Exercise inputs ->
# # #

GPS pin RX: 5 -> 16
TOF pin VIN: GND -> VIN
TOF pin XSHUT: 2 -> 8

# # #

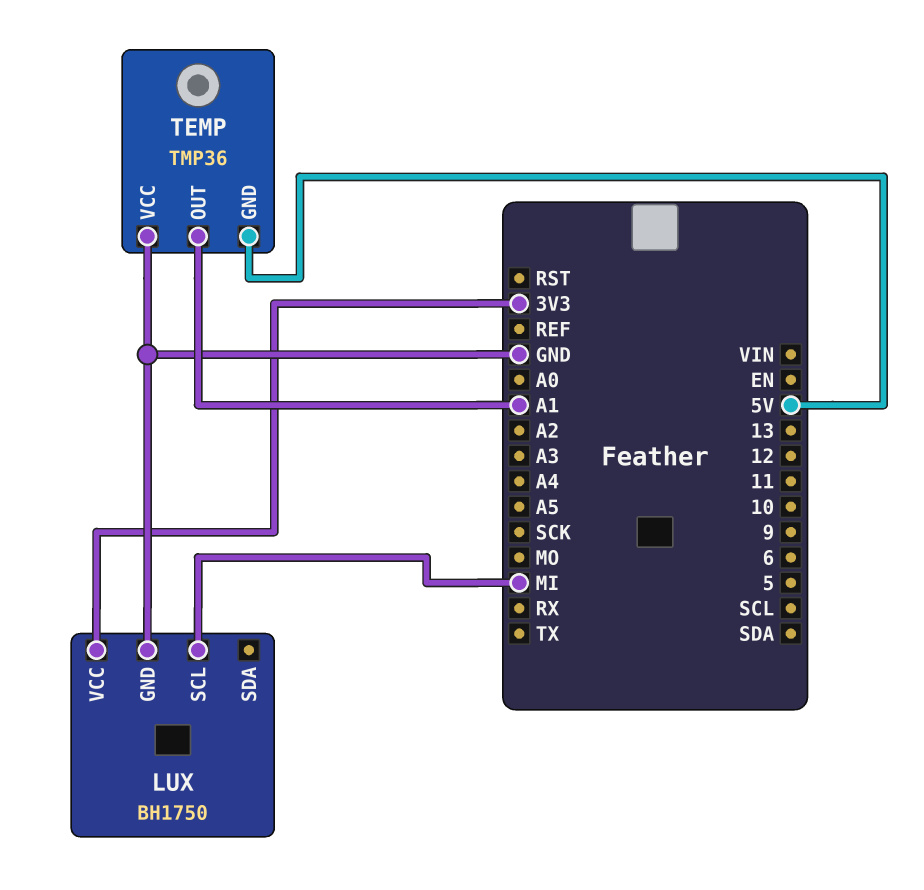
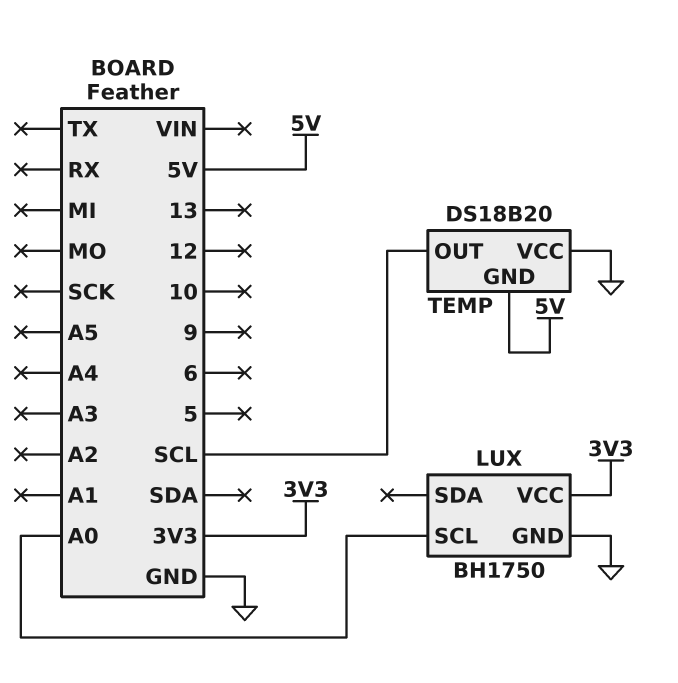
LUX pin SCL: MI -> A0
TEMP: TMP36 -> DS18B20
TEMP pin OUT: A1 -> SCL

# # #

Task objective -> Take each line from the preceding material that contains "TEMP" and copy it.

Expected output ->
TEMP: TMP36 -> DS18B20
TEMP pin OUT: A1 -> SCL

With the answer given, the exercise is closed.